Records from a data collection:
#####

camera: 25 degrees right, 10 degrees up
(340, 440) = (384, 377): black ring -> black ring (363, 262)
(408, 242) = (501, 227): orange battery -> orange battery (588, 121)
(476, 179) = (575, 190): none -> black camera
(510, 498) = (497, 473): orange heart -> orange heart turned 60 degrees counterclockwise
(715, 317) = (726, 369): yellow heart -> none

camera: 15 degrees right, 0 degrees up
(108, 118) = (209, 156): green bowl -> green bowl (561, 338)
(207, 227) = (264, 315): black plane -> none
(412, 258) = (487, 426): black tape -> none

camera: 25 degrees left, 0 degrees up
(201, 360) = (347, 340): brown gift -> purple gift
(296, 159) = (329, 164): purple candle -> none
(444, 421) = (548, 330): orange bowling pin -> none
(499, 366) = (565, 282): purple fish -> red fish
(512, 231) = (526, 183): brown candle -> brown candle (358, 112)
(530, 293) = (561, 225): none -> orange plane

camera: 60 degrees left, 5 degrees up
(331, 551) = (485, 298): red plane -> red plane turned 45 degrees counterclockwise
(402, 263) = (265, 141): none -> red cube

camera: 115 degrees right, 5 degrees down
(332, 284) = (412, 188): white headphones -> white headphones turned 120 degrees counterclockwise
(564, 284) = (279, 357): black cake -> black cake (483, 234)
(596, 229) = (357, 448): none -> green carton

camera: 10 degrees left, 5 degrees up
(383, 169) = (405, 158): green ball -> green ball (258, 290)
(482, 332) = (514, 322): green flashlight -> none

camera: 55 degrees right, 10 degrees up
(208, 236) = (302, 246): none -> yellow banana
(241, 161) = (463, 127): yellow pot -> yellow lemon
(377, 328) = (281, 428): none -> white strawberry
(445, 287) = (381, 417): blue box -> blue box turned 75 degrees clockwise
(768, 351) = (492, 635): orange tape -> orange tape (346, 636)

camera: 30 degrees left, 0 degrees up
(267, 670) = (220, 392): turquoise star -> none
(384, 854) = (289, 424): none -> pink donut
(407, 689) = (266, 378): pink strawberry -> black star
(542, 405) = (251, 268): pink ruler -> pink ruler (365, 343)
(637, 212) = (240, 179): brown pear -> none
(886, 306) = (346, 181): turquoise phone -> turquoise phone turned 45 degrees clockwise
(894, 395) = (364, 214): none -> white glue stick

#####

*PROBLEM*.
Copy out the range of lines above starting at the line with "(331, 551) = (485, 298): red" and ending at the line with "(377, 328) = (281, 428): none", exactly and including both.

*RESPONSE TO THIS TASK*.
(331, 551) = (485, 298): red plane -> red plane turned 45 degrees counterclockwise
(402, 263) = (265, 141): none -> red cube

camera: 115 degrees right, 5 degrees down
(332, 284) = (412, 188): white headphones -> white headphones turned 120 degrees counterclockwise
(564, 284) = (279, 357): black cake -> black cake (483, 234)
(596, 229) = (357, 448): none -> green carton

camera: 10 degrees left, 5 degrees up
(383, 169) = (405, 158): green ball -> green ball (258, 290)
(482, 332) = (514, 322): green flashlight -> none

camera: 55 degrees right, 10 degrees up
(208, 236) = (302, 246): none -> yellow banana
(241, 161) = (463, 127): yellow pot -> yellow lemon
(377, 328) = (281, 428): none -> white strawberry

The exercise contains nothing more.